Each line of the data is to be output verbatim, with the images removed.

■ Data shown ■

-- Opening Marker --

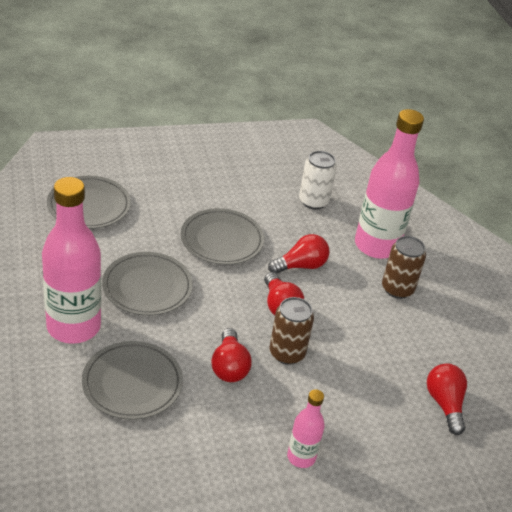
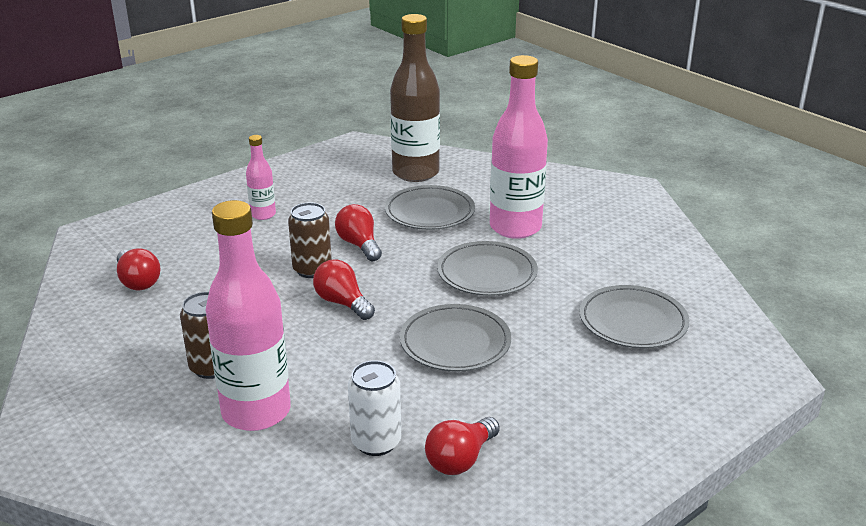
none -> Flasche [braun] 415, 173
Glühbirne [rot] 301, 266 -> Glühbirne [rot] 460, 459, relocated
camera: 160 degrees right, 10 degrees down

-- Closing Marker --

■ Solution ■
none -> Flasche [braun] 415, 173
Glühbirne [rot] 301, 266 -> Glühbirne [rot] 460, 459, relocated
camera: 160 degrees right, 10 degrees down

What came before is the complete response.